PROBLEM REQUIREMENTS:
Exclude all pictures, and reproduce exactly the lines from the one containing "plant: (883, 1056) -> (483, 96), moved" through the end of the records, with nothing else added.

:: EXTRACTED RECORDS

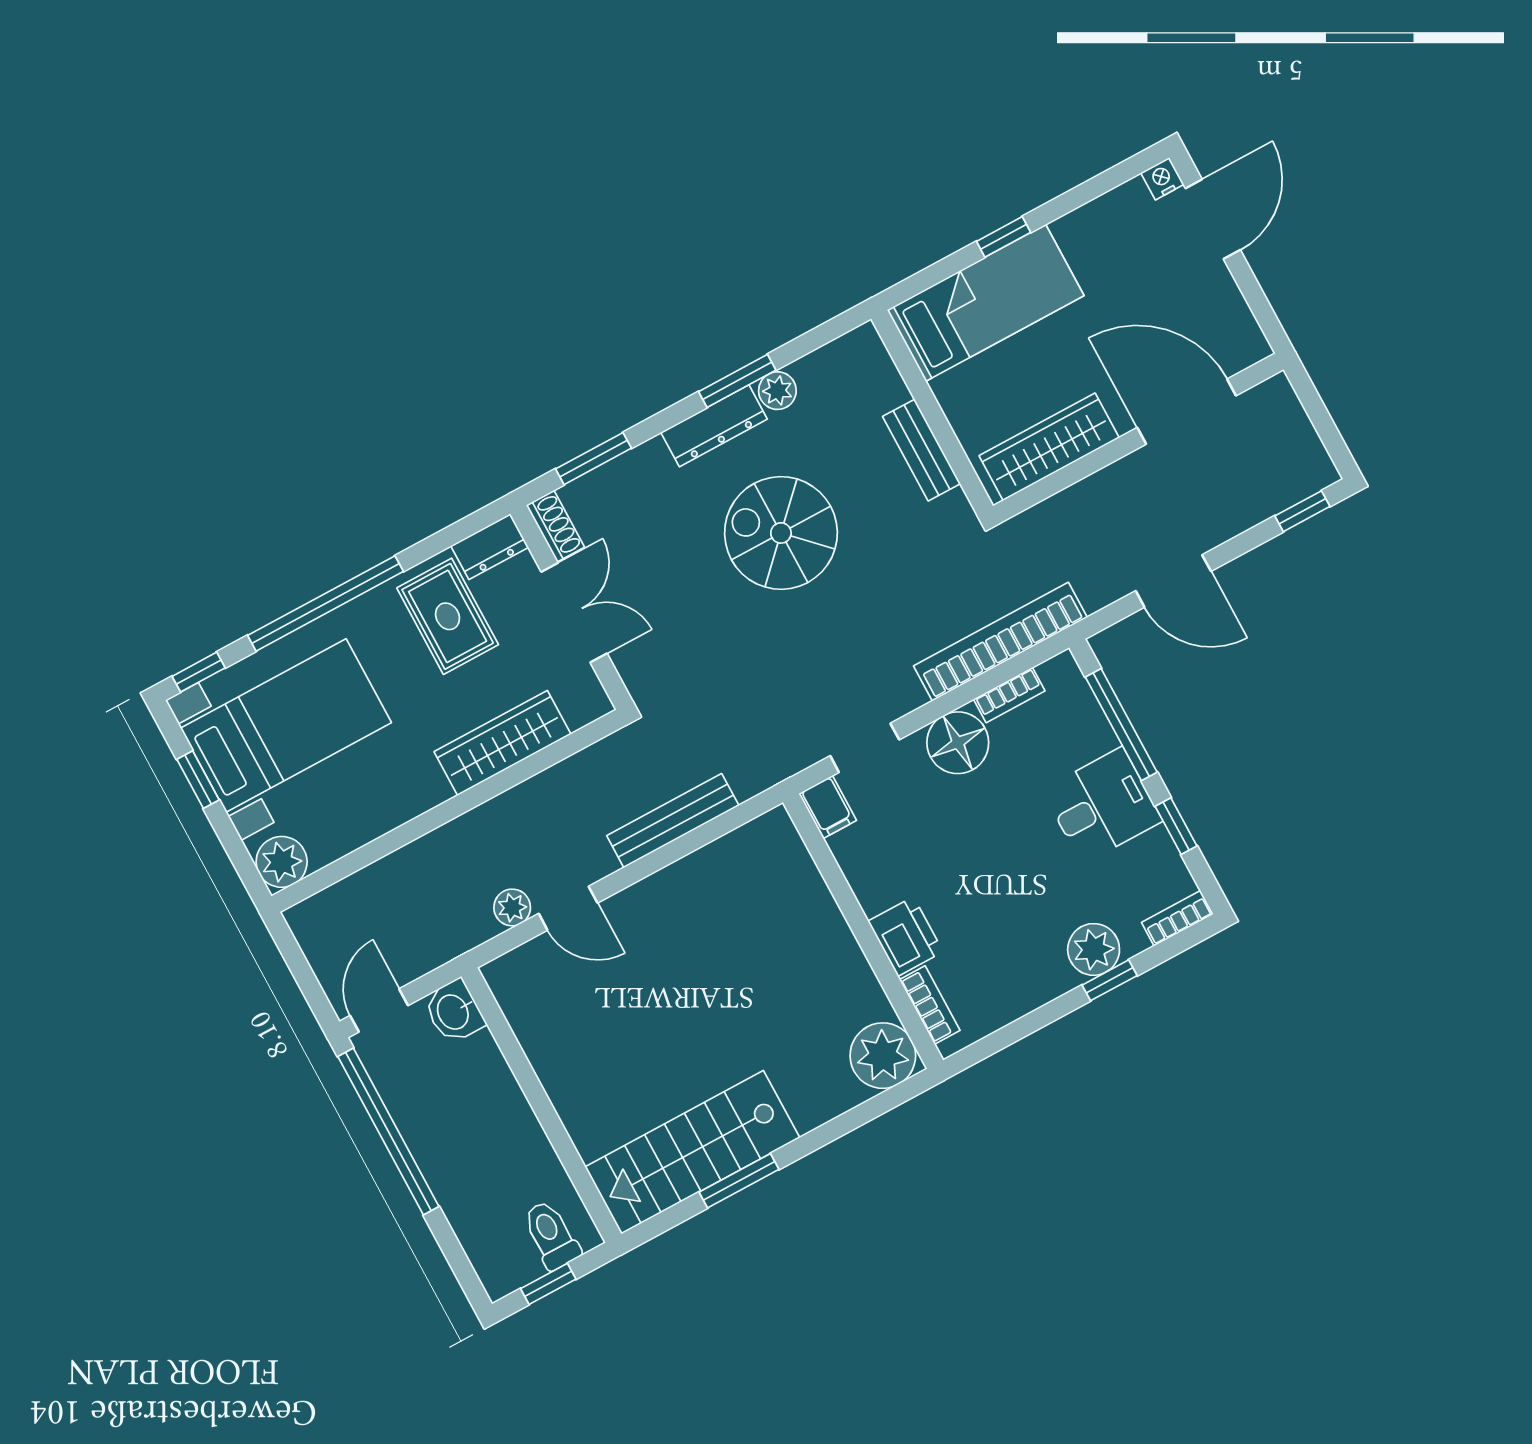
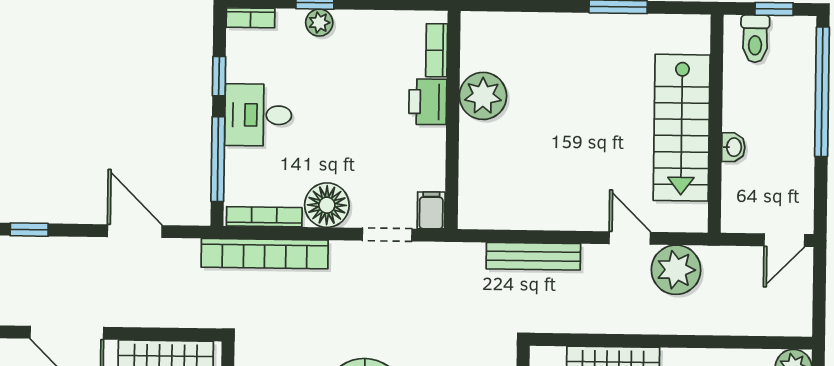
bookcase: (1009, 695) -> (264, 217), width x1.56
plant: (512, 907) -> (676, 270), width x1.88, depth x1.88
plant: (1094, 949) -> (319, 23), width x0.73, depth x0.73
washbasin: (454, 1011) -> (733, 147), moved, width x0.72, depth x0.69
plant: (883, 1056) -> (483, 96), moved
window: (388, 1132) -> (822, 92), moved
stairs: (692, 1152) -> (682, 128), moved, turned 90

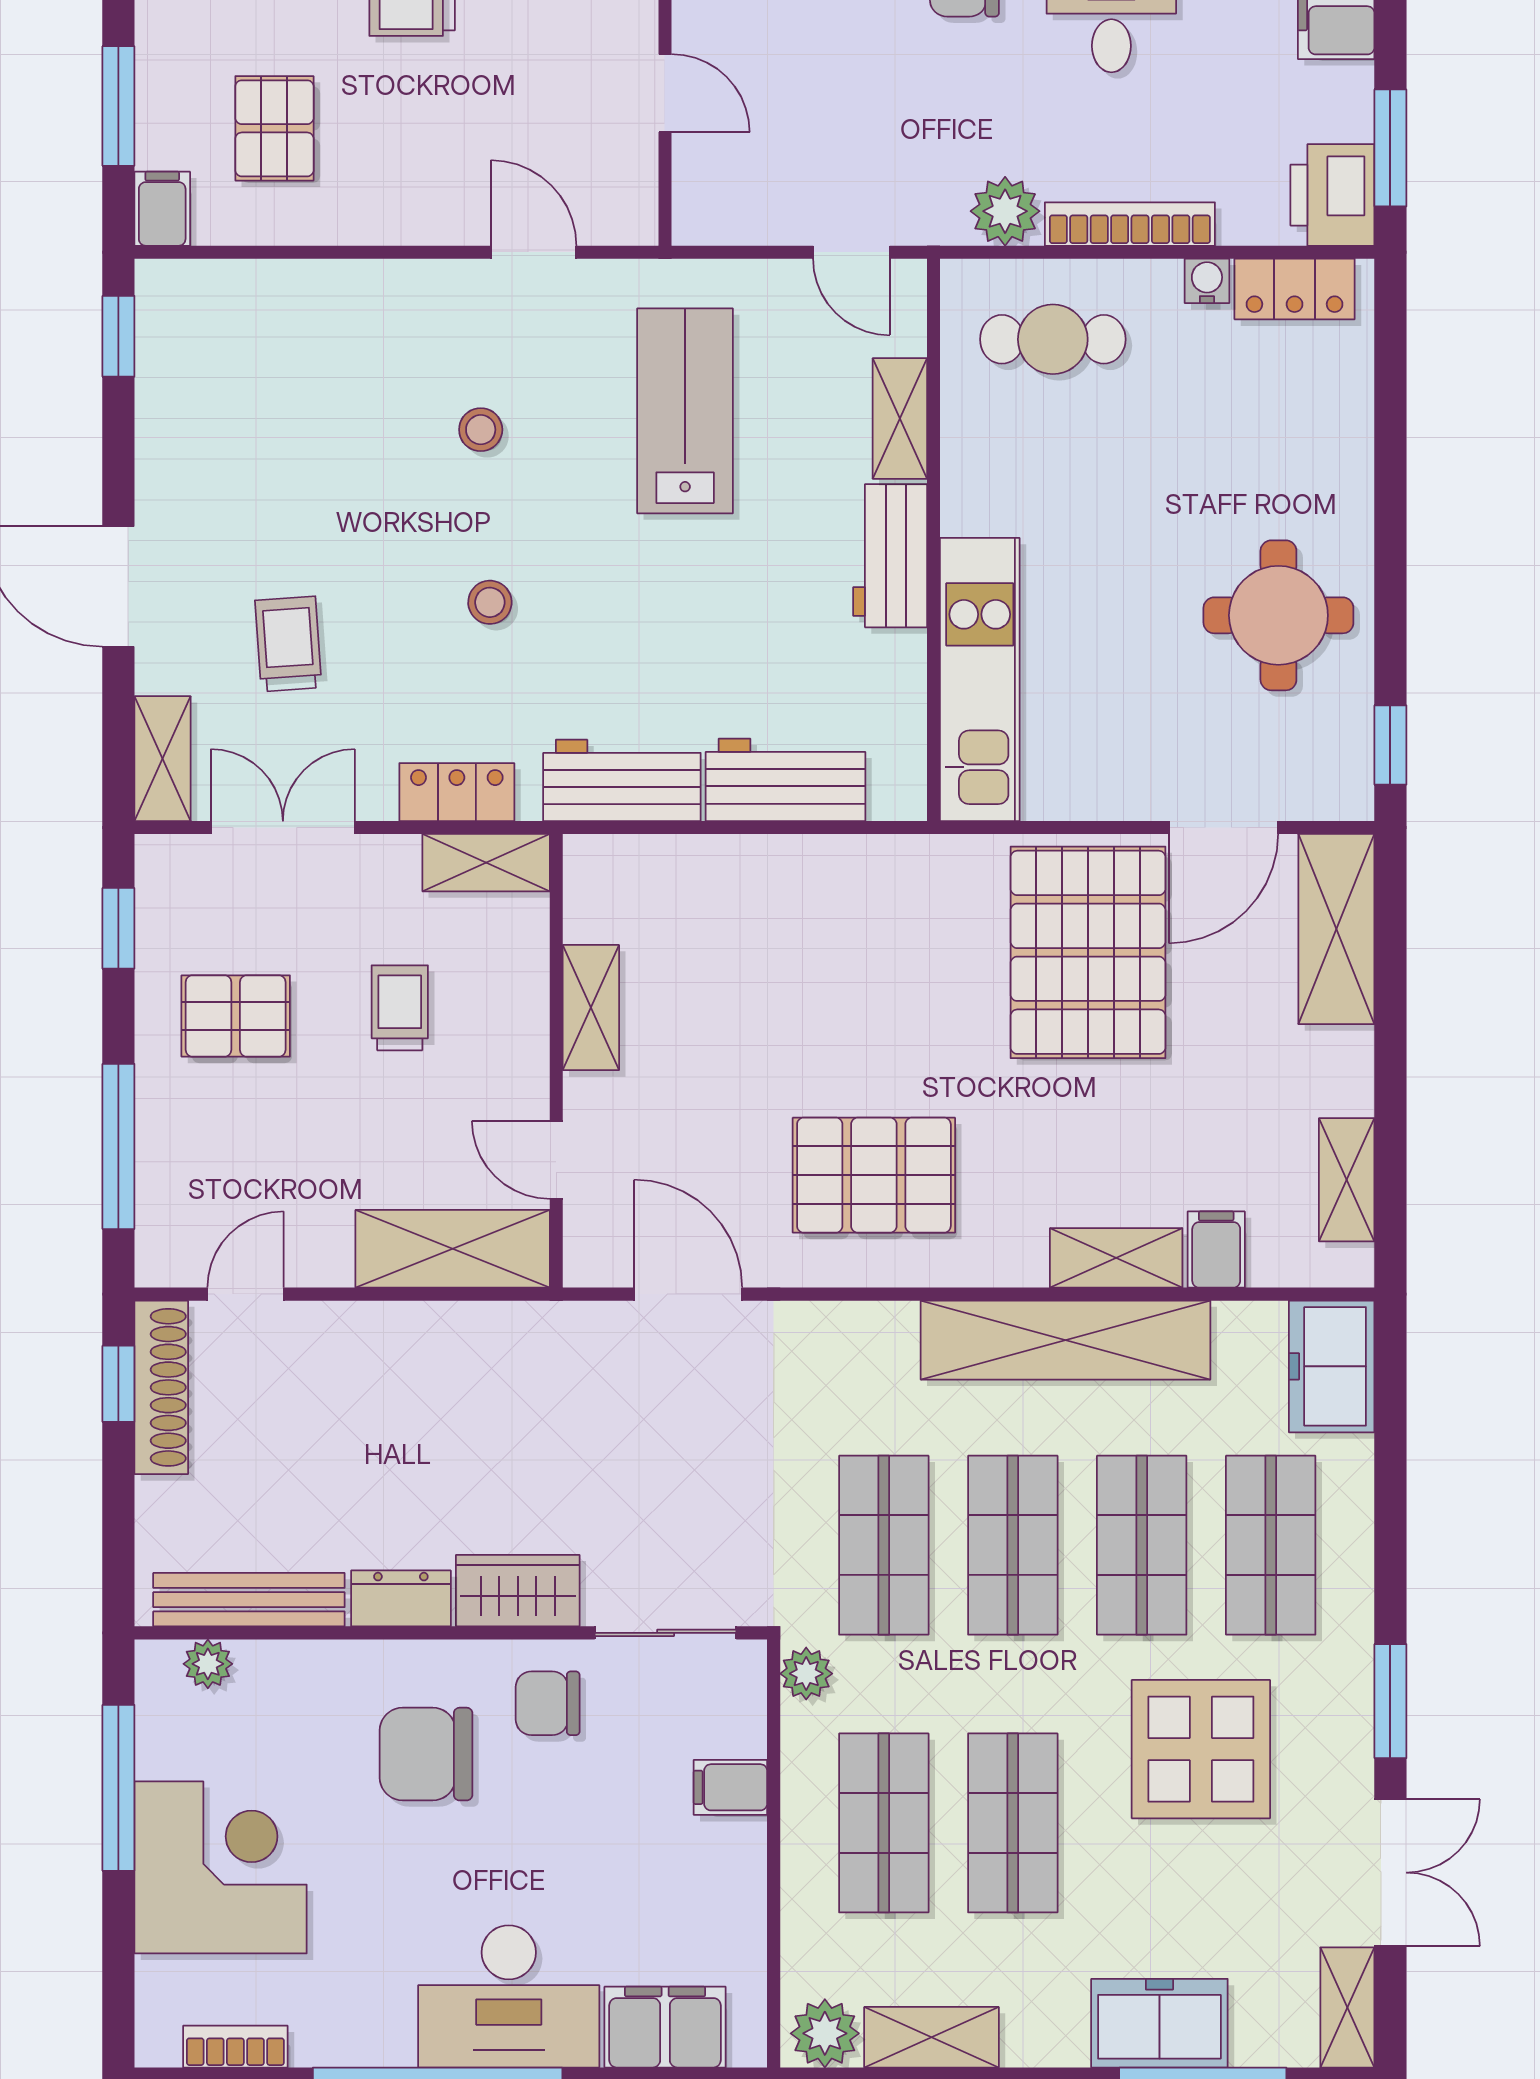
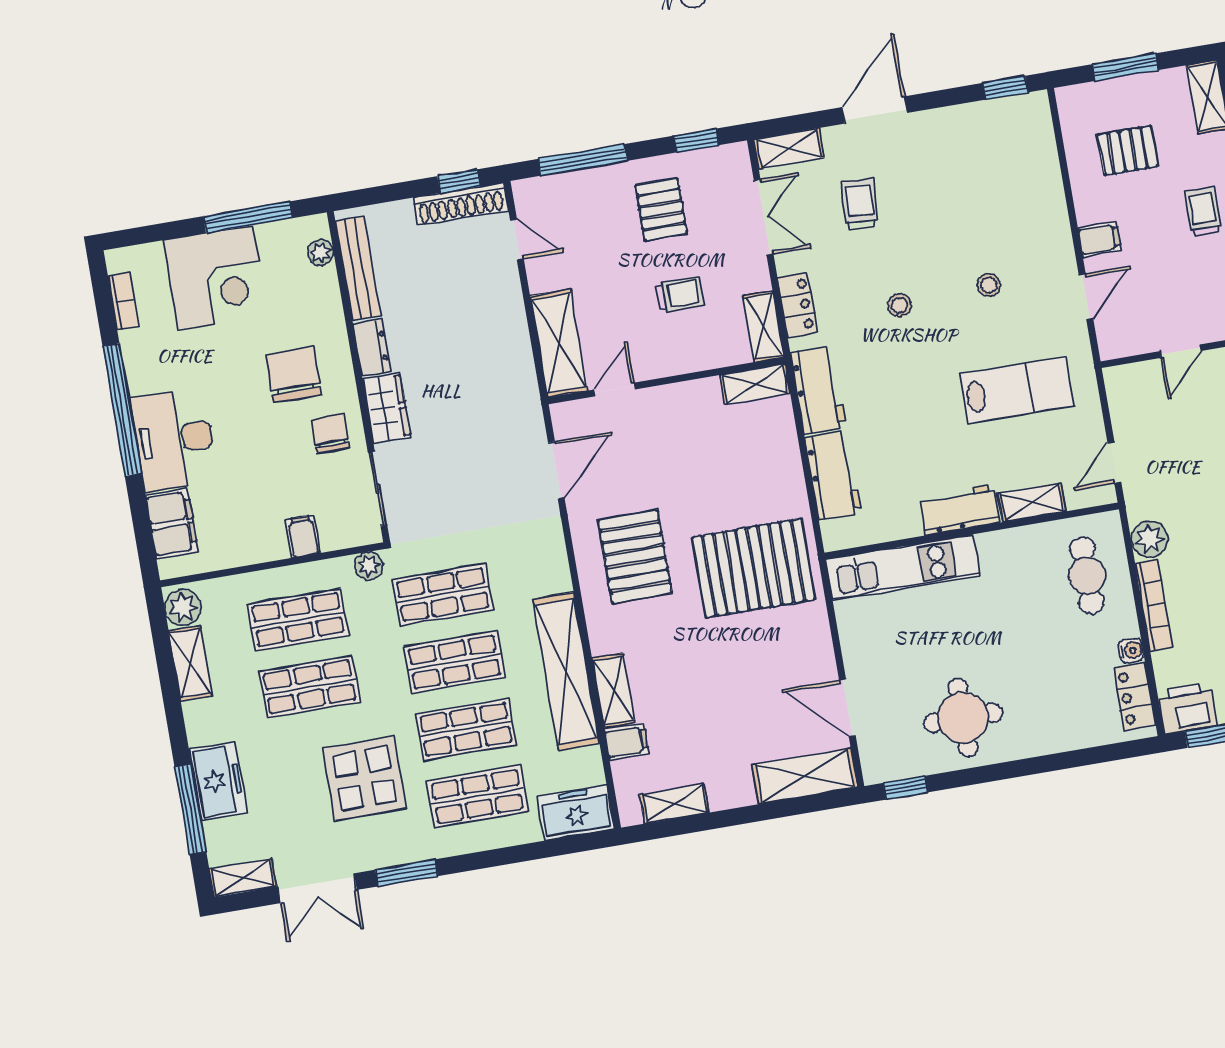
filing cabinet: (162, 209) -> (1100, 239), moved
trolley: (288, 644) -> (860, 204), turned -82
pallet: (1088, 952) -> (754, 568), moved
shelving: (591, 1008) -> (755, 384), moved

::::

SOLVED PROBLEM:
plant: (883, 1056) -> (483, 96), moved
window: (388, 1132) -> (822, 92), moved
stairs: (692, 1152) -> (682, 128), moved, turned 90

filing cabinet: (162, 209) -> (1100, 239), moved
trolley: (288, 644) -> (860, 204), turned -82
pallet: (1088, 952) -> (754, 568), moved
shelving: (591, 1008) -> (755, 384), moved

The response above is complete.